Segment Start: Extracted material
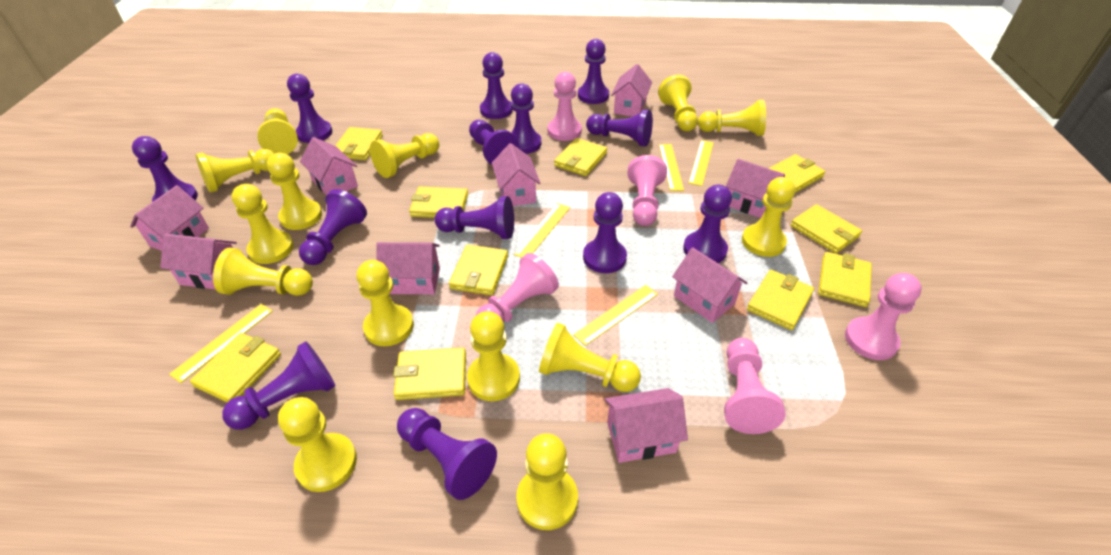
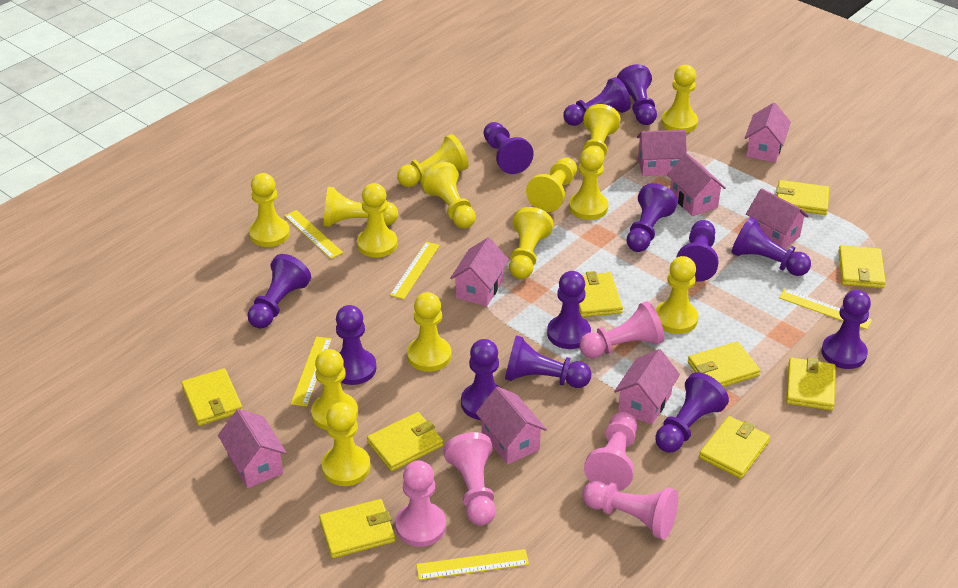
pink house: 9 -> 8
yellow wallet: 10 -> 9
Segment End: Extracted material
Segment Start: Extracted material
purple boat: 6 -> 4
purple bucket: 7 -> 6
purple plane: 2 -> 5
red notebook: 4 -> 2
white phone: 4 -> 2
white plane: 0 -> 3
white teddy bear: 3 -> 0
Segment End: Extracted material
__How to complete this task__: Copy back the listing above exactly, but only from the line with "red notebook: 4 -> 2" through the line with "white teddy bear: 3 -> 0", both ends included.

__Result of this task__:
red notebook: 4 -> 2
white phone: 4 -> 2
white plane: 0 -> 3
white teddy bear: 3 -> 0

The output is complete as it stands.